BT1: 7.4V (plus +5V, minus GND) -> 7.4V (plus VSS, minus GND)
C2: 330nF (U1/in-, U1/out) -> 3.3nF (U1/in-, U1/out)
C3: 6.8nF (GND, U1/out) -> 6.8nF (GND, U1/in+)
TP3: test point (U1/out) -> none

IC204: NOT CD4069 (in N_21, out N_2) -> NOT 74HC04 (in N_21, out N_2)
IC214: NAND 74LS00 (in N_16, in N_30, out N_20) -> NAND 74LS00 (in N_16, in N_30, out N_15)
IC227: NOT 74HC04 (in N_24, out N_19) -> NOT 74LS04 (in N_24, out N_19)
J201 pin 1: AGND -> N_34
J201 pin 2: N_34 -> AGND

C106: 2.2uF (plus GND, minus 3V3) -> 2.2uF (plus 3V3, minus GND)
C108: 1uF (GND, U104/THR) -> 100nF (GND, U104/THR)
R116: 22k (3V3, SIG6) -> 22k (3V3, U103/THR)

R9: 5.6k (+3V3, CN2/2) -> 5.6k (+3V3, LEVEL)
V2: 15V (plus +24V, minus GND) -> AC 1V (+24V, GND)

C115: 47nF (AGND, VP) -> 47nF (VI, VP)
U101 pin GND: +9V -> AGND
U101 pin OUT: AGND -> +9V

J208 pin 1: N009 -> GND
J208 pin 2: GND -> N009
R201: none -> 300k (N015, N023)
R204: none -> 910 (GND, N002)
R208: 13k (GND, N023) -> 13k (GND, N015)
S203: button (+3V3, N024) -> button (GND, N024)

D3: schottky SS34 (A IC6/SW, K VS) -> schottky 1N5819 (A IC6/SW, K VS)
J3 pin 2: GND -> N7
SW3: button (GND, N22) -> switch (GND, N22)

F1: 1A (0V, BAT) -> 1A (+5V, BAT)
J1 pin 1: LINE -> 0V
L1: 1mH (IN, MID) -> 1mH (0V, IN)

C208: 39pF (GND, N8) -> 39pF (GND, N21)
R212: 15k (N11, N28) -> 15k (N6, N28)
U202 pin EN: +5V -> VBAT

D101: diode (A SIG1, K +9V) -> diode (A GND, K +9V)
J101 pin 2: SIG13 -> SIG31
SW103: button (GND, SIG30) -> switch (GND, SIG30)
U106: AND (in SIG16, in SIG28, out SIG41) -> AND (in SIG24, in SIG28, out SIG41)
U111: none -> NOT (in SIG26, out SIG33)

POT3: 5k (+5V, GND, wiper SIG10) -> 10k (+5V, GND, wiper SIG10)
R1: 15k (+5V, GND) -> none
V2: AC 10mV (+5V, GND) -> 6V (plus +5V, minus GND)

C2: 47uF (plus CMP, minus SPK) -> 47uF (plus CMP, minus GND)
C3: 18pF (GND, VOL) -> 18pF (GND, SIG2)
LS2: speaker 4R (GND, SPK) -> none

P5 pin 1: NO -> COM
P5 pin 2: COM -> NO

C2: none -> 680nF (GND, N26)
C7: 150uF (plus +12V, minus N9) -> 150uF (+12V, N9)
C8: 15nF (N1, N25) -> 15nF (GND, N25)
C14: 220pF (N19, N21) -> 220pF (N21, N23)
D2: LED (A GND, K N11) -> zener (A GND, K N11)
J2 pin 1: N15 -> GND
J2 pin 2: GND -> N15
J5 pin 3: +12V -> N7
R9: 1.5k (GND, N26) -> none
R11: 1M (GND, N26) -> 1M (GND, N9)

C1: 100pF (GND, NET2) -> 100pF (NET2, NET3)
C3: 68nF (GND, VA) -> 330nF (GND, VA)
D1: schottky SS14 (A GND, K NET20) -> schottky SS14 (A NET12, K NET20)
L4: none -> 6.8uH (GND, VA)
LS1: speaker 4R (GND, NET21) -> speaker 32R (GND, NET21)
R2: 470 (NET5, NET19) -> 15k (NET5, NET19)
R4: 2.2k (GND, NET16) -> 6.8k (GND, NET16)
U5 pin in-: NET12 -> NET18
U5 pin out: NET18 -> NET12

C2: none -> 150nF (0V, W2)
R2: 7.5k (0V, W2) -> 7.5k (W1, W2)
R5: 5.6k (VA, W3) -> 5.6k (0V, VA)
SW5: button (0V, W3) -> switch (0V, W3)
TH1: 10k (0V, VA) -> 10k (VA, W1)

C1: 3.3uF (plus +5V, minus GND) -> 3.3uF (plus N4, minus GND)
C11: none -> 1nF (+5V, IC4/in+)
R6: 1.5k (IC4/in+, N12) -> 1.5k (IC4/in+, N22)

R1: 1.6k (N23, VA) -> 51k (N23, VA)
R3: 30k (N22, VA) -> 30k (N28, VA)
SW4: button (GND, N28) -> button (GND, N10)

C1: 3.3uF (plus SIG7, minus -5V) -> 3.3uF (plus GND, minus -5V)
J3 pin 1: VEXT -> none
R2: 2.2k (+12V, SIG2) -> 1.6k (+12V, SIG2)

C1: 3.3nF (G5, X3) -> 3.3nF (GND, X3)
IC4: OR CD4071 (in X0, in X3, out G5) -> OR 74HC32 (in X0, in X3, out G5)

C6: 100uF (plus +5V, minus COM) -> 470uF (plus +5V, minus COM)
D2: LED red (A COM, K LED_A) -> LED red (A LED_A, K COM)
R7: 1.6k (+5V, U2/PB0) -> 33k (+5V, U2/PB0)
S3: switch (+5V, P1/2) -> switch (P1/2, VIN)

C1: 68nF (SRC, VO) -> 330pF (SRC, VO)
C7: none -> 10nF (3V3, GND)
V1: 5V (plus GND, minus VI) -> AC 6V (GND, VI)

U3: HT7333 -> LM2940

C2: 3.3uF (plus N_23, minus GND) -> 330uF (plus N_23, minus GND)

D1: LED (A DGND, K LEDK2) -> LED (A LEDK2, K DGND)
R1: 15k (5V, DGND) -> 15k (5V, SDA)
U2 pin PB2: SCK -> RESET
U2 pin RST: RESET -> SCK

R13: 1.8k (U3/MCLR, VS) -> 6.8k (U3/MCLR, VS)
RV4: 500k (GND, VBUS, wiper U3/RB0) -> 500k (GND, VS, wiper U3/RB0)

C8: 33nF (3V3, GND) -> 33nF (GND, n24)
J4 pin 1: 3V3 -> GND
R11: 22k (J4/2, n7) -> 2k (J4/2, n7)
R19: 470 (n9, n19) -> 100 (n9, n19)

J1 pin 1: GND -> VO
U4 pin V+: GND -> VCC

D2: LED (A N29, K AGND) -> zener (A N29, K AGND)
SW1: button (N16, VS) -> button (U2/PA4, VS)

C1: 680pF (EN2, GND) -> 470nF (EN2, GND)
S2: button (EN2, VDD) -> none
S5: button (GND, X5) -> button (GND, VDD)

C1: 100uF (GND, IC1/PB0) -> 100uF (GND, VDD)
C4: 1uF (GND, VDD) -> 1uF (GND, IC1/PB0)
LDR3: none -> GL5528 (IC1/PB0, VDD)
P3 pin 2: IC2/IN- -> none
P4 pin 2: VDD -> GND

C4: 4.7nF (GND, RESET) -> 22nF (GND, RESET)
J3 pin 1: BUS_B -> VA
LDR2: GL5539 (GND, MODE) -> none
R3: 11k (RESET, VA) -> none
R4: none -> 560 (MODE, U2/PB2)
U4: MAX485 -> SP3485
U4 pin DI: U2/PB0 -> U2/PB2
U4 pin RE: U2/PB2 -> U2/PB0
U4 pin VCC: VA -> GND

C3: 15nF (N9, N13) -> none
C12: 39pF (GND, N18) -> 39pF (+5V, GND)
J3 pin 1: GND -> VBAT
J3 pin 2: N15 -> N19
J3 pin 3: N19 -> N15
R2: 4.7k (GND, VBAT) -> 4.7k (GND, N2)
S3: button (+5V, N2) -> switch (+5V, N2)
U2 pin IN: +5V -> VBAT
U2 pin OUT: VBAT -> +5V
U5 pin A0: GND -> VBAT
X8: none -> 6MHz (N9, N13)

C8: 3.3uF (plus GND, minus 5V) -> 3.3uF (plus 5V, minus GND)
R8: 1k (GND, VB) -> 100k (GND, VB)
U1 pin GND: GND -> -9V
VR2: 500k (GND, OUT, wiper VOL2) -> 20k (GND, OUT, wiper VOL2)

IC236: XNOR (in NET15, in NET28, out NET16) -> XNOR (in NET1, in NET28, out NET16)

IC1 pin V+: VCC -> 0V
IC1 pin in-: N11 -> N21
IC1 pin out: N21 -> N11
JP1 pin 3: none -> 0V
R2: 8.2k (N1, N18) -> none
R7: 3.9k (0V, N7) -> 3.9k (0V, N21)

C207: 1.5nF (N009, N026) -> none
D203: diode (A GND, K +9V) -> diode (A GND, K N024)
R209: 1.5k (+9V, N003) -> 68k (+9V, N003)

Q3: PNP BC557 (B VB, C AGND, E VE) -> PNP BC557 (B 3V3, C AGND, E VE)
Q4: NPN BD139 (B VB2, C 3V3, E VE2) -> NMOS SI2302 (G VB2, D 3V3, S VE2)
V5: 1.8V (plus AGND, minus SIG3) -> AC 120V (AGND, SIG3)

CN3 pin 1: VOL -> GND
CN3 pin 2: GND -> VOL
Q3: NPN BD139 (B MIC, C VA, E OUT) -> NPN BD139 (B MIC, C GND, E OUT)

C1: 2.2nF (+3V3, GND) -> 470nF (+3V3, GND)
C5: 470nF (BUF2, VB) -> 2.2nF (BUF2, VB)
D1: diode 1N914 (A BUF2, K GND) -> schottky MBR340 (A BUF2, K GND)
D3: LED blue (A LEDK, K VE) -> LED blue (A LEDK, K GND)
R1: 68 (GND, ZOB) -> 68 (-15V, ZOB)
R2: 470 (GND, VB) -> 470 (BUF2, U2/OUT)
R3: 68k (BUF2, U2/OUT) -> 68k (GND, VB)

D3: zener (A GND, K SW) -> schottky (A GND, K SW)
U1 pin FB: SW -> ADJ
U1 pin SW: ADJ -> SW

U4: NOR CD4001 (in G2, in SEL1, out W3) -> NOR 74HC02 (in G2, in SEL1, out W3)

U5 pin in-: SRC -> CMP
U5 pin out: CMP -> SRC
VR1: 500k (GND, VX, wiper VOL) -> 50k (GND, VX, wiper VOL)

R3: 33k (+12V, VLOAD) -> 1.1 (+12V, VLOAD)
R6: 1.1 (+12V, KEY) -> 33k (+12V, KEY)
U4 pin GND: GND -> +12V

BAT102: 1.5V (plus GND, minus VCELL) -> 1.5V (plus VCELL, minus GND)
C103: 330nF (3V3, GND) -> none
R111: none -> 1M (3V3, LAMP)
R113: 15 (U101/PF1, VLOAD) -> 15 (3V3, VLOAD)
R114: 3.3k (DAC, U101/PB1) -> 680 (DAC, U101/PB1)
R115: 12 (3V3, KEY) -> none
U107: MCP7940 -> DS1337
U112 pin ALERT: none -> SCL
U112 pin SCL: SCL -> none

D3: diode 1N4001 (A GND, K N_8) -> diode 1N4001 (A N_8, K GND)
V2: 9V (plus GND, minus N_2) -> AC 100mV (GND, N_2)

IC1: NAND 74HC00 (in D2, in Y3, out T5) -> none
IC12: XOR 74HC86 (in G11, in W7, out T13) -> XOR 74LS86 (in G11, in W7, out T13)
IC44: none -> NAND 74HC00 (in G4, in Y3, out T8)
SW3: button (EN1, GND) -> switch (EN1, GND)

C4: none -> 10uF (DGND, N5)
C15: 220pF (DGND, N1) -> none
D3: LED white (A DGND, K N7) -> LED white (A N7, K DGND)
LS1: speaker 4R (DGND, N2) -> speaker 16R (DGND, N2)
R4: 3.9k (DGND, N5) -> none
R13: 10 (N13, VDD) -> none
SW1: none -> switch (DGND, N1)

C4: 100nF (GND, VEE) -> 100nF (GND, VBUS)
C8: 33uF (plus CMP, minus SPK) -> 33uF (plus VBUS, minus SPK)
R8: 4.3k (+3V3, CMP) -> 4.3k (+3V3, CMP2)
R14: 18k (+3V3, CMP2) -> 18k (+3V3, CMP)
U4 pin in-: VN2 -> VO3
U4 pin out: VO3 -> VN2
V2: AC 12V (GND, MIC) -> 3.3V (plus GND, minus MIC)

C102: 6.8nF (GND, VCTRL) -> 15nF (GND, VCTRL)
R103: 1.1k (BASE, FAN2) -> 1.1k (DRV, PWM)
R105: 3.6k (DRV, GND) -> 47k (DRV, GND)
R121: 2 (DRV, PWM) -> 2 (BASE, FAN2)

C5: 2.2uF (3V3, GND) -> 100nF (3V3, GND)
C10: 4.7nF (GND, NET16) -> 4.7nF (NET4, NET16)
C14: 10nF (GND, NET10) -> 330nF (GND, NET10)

-------

◆ **DIRECTIONS FOR THIS TASK**: Search term "VBUS": return each line of the data that contains it.

◆ **OUTPUT OF THE TASK**:
RV4: 500k (GND, VBUS, wiper U3/RB0) -> 500k (GND, VS, wiper U3/RB0)
C4: 100nF (GND, VEE) -> 100nF (GND, VBUS)
C8: 33uF (plus CMP, minus SPK) -> 33uF (plus VBUS, minus SPK)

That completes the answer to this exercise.